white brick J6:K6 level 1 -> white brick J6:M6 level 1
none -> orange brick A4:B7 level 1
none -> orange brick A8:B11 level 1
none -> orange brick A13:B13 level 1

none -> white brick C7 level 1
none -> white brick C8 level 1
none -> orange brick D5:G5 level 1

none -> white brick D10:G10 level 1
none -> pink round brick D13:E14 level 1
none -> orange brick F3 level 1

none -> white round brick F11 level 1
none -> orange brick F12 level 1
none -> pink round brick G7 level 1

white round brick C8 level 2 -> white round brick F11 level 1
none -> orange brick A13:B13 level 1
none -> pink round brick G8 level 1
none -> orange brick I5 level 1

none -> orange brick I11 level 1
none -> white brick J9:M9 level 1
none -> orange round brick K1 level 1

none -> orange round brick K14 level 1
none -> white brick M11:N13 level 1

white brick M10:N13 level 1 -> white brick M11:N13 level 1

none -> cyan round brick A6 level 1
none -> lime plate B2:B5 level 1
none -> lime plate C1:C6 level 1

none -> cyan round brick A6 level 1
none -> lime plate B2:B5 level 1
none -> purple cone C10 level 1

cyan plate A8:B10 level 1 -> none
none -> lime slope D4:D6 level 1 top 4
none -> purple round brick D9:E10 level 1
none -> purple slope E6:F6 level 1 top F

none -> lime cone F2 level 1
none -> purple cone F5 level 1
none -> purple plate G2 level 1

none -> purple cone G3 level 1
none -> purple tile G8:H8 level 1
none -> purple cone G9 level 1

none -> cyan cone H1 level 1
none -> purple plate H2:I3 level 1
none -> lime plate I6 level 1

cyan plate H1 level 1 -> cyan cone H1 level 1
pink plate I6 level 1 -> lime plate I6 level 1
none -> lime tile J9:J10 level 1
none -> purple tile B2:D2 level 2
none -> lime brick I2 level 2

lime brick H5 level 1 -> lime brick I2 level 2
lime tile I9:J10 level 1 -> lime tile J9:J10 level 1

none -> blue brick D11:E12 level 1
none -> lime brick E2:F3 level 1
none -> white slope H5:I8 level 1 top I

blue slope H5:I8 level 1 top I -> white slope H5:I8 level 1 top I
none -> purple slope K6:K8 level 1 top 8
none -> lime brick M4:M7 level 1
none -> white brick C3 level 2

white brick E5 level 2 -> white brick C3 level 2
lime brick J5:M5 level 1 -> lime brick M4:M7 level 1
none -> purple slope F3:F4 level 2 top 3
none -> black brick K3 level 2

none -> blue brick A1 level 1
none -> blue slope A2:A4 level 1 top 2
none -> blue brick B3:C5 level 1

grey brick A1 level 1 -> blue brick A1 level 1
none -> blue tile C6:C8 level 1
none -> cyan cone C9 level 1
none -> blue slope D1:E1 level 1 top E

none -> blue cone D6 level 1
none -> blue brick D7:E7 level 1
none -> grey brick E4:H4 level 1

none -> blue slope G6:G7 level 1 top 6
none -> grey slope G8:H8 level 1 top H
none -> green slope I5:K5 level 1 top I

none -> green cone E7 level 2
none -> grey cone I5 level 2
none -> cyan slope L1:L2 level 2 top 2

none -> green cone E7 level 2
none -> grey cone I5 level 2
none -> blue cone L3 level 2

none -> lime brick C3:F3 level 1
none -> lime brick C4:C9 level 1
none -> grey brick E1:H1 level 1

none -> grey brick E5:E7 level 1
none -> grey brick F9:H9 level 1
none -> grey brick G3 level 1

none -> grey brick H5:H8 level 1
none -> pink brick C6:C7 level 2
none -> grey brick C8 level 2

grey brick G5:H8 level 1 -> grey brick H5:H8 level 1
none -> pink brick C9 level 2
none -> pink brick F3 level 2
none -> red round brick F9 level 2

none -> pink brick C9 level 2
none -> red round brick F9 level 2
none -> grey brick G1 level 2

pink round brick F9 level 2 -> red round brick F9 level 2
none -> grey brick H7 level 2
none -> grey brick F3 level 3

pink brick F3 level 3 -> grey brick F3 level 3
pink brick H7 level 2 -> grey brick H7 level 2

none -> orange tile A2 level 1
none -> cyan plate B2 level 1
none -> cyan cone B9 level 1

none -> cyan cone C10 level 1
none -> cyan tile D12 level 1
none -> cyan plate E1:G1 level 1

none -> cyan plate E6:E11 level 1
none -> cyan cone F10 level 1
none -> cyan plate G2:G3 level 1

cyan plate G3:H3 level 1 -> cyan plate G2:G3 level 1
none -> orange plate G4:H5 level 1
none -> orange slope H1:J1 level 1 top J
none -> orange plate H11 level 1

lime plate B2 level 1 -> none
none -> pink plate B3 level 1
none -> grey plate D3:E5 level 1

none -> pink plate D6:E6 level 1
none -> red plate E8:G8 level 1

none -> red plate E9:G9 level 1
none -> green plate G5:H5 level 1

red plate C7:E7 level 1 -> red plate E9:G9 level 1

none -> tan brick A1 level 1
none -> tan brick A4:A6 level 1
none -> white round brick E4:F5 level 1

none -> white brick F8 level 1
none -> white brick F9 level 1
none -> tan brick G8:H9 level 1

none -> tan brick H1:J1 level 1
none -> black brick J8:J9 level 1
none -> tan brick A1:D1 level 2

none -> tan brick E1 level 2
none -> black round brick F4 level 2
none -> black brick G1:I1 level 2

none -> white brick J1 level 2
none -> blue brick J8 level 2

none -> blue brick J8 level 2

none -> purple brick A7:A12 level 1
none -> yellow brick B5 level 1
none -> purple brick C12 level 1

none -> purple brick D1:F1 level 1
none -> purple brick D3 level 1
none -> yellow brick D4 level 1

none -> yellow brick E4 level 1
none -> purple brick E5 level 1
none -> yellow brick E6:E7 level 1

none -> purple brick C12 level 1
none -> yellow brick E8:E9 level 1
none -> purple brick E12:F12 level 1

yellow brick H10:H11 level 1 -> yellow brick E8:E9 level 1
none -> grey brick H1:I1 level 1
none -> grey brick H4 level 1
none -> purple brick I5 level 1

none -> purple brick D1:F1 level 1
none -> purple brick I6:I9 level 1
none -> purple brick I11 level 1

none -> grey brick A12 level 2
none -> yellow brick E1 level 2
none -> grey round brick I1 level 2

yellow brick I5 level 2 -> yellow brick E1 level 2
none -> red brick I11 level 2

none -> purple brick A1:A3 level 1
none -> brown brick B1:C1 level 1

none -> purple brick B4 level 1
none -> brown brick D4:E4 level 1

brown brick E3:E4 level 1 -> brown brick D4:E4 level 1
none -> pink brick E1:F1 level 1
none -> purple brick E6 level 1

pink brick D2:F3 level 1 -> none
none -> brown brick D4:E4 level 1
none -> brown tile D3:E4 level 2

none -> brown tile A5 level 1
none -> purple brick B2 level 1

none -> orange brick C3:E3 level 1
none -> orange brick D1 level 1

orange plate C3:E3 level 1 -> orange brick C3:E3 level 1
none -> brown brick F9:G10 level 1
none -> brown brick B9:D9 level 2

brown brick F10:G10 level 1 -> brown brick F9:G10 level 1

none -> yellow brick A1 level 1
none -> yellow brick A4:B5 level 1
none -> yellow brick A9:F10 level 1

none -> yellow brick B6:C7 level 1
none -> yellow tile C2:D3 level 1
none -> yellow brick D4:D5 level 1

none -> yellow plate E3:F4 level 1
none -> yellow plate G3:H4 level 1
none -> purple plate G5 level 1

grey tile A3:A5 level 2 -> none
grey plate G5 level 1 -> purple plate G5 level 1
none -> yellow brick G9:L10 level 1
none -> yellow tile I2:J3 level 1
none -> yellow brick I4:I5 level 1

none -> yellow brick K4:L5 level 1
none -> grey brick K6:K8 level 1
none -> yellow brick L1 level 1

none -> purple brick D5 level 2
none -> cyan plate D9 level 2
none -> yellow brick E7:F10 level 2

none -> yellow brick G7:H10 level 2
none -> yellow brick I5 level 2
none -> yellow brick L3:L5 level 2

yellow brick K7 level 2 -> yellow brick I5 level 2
═══
About this task: Using the entries above, output exactly the lines between the line holding "none -> orange tile A2 level 1" and the line holding "none -> cyan plate G2:G3 level 1", end lines included, and nothing more.

Answer space:
none -> orange tile A2 level 1
none -> cyan plate B2 level 1
none -> cyan cone B9 level 1

none -> cyan cone C10 level 1
none -> cyan tile D12 level 1
none -> cyan plate E1:G1 level 1

none -> cyan plate E6:E11 level 1
none -> cyan cone F10 level 1
none -> cyan plate G2:G3 level 1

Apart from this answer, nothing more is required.